**Your objective**.
Begin at the line that holds "pink diamond: (354, 400)" and copy each line exactly until the data below ends, including that last line but no pictures.

**Dataset excerpts**.
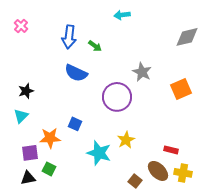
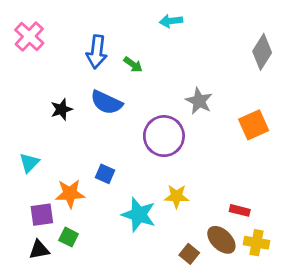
pink cross: (21, 26) -> (29, 36), size x1.5
gray diamond: (187, 37) -> (262, 52), turned -45
black star: (26, 91) -> (62, 109), moved
yellow star: (126, 140) -> (177, 196), turned 30

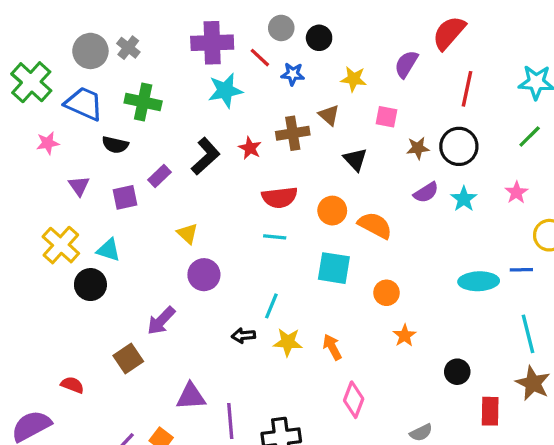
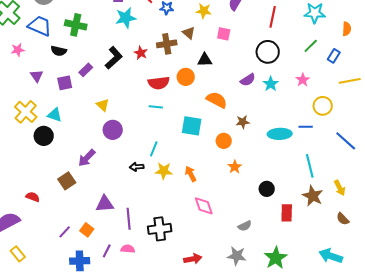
brown star: (418, 148) -> (243, 122), moved
black triangle: (355, 160) -> (205, 60), turned -49
orange circle: (332, 211) -> (186, 77), moved
pink diamond: (354, 400) -> (204, 206), turned -40

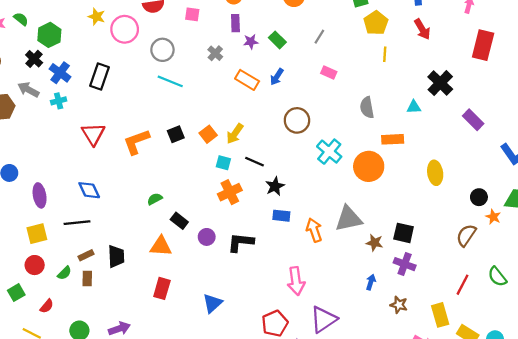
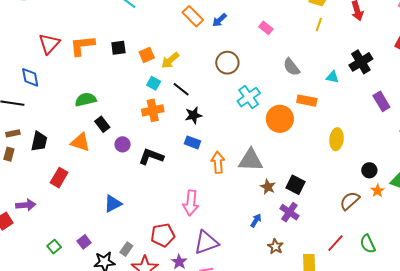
gray semicircle: (367, 107) -> (291, 67), turned -42
red triangle: (93, 134) -> (49, 44), moved
green semicircle: (155, 199) -> (86, 100), size x1.5
red rectangle: (162, 288) -> (59, 178), moved

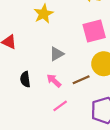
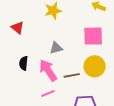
pink arrow: (54, 81) -> (48, 70), size x1.6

**Response**.
pink diamond: (354, 400) -> (204, 206), turned -40

gray semicircle: (367, 107) -> (291, 67), turned -42
red triangle: (93, 134) -> (49, 44), moved
green semicircle: (155, 199) -> (86, 100), size x1.5
red rectangle: (162, 288) -> (59, 178), moved

pink arrow: (54, 81) -> (48, 70), size x1.6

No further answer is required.